* Spatial grounding data *
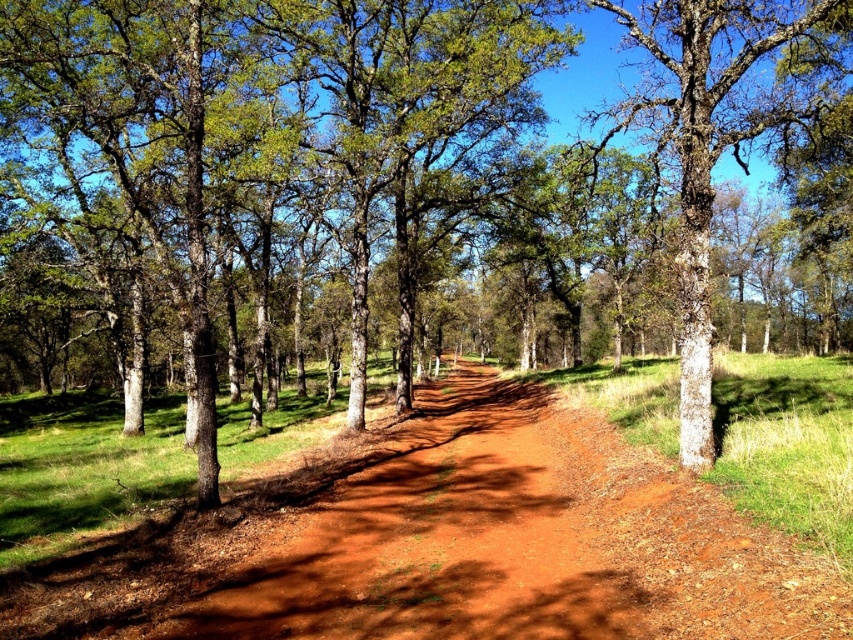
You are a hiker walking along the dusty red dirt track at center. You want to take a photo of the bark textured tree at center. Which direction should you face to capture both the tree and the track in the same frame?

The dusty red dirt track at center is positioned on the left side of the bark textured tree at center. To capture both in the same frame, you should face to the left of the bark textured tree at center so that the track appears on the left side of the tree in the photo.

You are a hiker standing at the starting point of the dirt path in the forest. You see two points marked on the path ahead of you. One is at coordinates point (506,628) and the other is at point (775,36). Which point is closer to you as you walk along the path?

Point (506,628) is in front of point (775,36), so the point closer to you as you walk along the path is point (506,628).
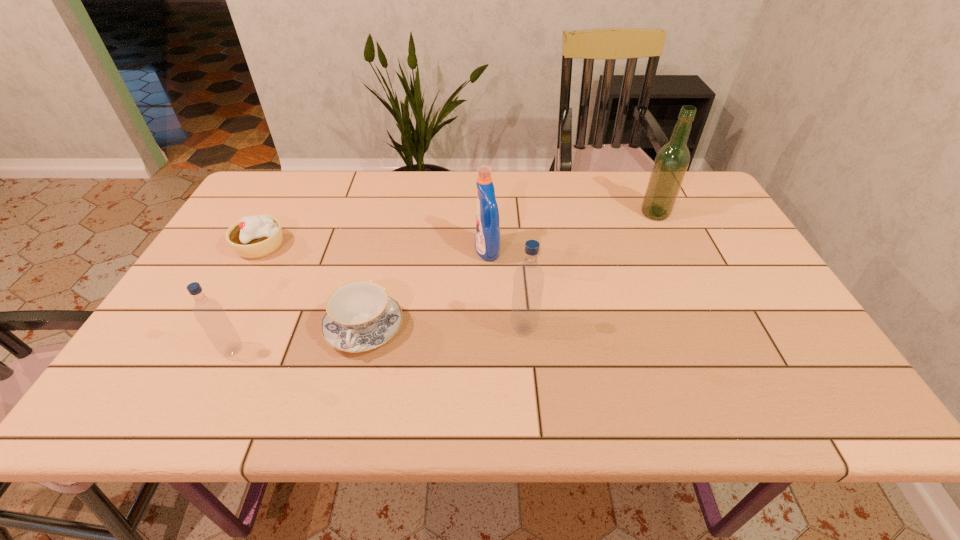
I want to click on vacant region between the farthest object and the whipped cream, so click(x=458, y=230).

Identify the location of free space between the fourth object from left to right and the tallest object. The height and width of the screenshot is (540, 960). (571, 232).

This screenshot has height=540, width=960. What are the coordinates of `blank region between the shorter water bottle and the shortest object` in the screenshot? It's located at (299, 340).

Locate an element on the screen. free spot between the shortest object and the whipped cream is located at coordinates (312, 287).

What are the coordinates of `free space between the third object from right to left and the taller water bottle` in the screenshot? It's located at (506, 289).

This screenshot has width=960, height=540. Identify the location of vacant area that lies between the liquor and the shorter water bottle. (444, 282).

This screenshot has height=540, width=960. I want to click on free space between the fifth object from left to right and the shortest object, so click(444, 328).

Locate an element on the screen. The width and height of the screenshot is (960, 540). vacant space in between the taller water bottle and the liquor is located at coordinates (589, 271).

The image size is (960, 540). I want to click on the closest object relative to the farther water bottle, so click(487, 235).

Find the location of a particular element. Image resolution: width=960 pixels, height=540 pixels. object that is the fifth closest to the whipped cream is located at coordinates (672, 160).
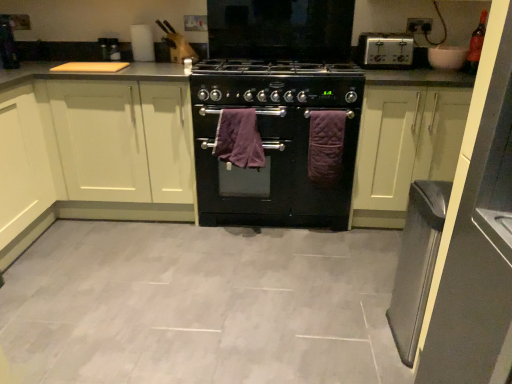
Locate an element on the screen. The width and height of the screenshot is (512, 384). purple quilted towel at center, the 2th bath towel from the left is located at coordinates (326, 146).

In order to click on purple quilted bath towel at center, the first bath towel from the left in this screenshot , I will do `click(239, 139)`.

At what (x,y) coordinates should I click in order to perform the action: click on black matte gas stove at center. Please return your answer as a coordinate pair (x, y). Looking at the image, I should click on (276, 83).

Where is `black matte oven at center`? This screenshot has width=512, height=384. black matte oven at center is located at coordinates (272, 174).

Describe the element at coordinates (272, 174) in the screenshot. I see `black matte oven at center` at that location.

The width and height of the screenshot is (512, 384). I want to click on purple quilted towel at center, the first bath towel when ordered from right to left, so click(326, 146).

* WORK REQUIRED *
Repeat all of the data above word for word, leaving the pictures out of your answer.

* RESPONSE TO THE EXERCISE *
You are a hiker walking along the dusty red dirt track at center. You want to take a photo of the bark textured tree at center. Which direction should you face to capture both the tree and the track in the same frame?

The dusty red dirt track at center is positioned on the left side of the bark textured tree at center. To capture both in the same frame, you should face to the left of the bark textured tree at center so that the track appears on the left side of the tree in the photo.

You are a hiker standing at the starting point of the dirt path in the forest. You see two points marked on the path ahead of you. One is at coordinates point (506,628) and the other is at point (775,36). Which point is closer to you as you walk along the path?

Point (506,628) is in front of point (775,36), so the point closer to you as you walk along the path is point (506,628).
I want to click on vacant region between the farthest object and the whipped cream, so click(x=458, y=230).

Identify the location of free space between the fourth object from left to right and the tallest object. The height and width of the screenshot is (540, 960). (571, 232).

This screenshot has height=540, width=960. What are the coordinates of `blank region between the shorter water bottle and the shortest object` in the screenshot? It's located at (299, 340).

Locate an element on the screen. free spot between the shortest object and the whipped cream is located at coordinates (312, 287).

What are the coordinates of `free space between the third object from right to left and the taller water bottle` in the screenshot? It's located at (506, 289).

This screenshot has width=960, height=540. Identify the location of vacant area that lies between the liquor and the shorter water bottle. (444, 282).

This screenshot has height=540, width=960. I want to click on free space between the fifth object from left to right and the shortest object, so click(444, 328).

Locate an element on the screen. The width and height of the screenshot is (960, 540). vacant space in between the taller water bottle and the liquor is located at coordinates (589, 271).

The image size is (960, 540). I want to click on the closest object relative to the farther water bottle, so click(487, 235).

Find the location of a particular element. Image resolution: width=960 pixels, height=540 pixels. object that is the fifth closest to the whipped cream is located at coordinates (672, 160).
Locate an element on the screen. The width and height of the screenshot is (512, 384). purple quilted towel at center, the 2th bath towel from the left is located at coordinates (326, 146).

In order to click on purple quilted bath towel at center, the first bath towel from the left in this screenshot , I will do `click(239, 139)`.

At what (x,y) coordinates should I click in order to perform the action: click on black matte gas stove at center. Please return your answer as a coordinate pair (x, y). Looking at the image, I should click on (276, 83).

Where is `black matte oven at center`? This screenshot has width=512, height=384. black matte oven at center is located at coordinates (272, 174).

Describe the element at coordinates (272, 174) in the screenshot. I see `black matte oven at center` at that location.

The width and height of the screenshot is (512, 384). I want to click on purple quilted towel at center, the first bath towel when ordered from right to left, so click(326, 146).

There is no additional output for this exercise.